(Records from a dataset)
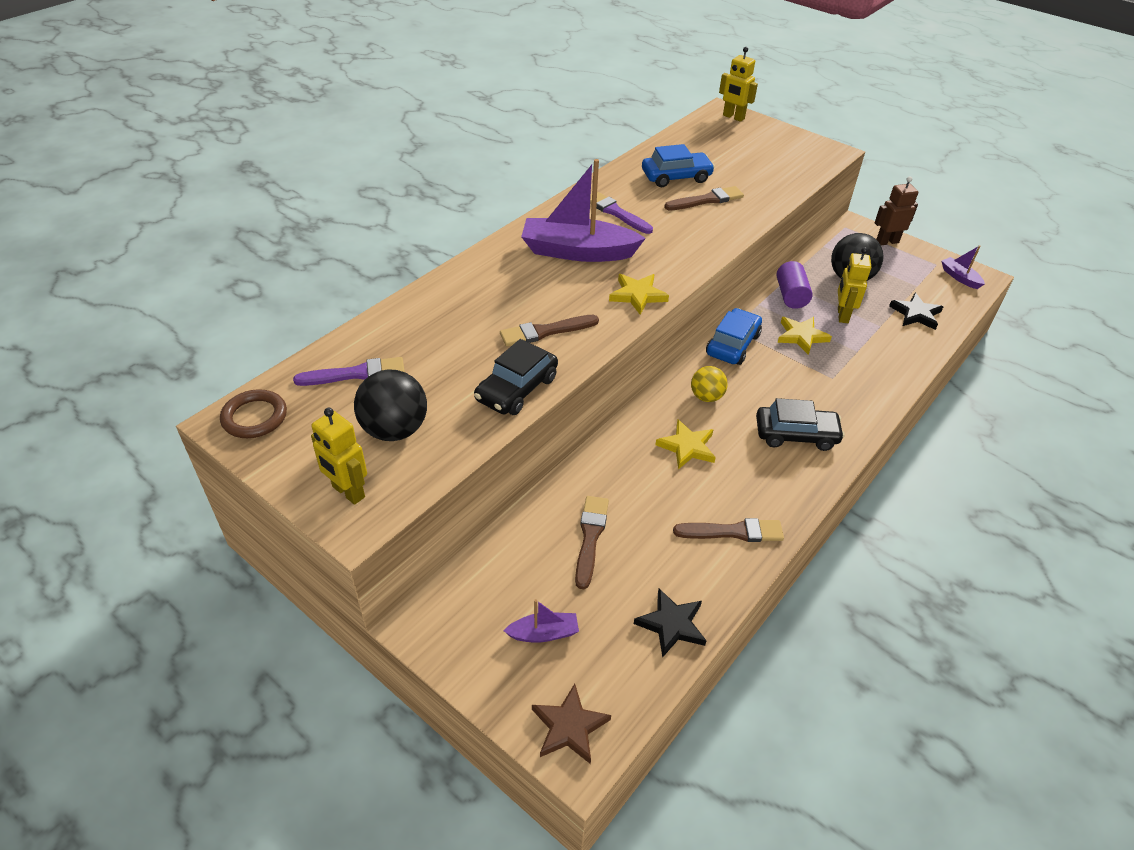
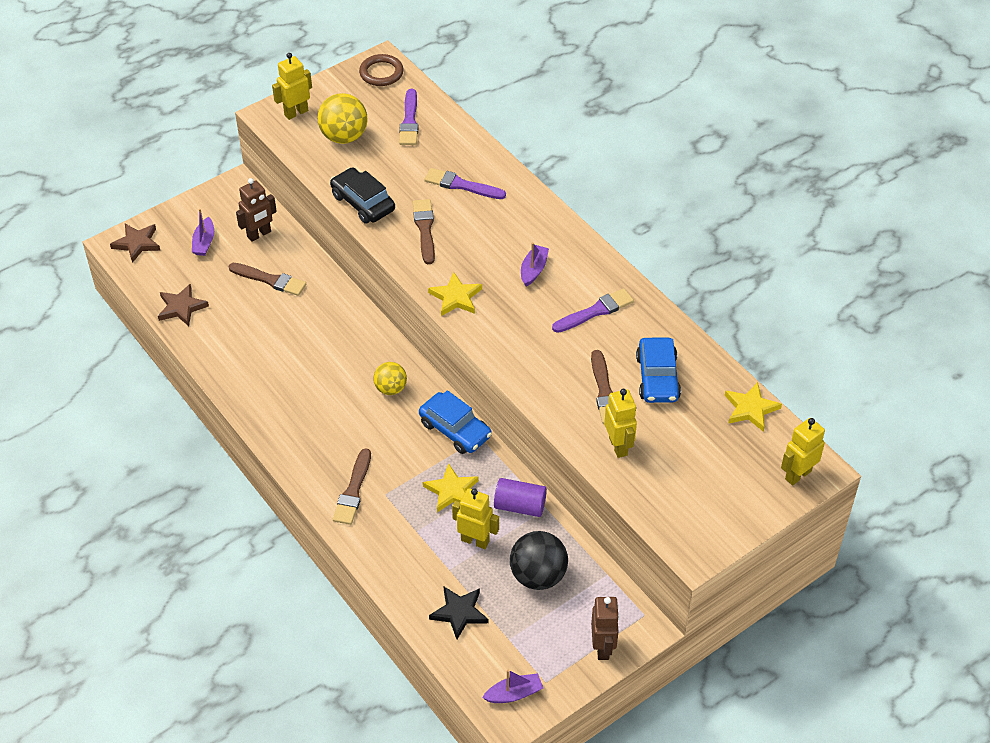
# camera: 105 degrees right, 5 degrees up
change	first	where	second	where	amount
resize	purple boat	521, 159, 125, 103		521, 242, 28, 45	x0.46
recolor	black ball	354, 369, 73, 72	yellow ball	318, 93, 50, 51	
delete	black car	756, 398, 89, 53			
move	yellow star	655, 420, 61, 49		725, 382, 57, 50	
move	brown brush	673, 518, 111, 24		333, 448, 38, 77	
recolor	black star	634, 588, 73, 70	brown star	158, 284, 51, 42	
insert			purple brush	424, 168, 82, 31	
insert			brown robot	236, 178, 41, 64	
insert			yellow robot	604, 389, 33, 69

WHAT IS BEING ASKED
Your output must match the records word for word, apart from the images, which are left out.

OUTPUT OF THE EXERCISE
# camera: 105 degrees right, 5 degrees up
change	first	where	second	where	amount
resize	purple boat	521, 159, 125, 103		521, 242, 28, 45	x0.46
recolor	black ball	354, 369, 73, 72	yellow ball	318, 93, 50, 51	
delete	black car	756, 398, 89, 53			
move	yellow star	655, 420, 61, 49		725, 382, 57, 50	
move	brown brush	673, 518, 111, 24		333, 448, 38, 77	
recolor	black star	634, 588, 73, 70	brown star	158, 284, 51, 42	
insert			purple brush	424, 168, 82, 31	
insert			brown robot	236, 178, 41, 64	
insert			yellow robot	604, 389, 33, 69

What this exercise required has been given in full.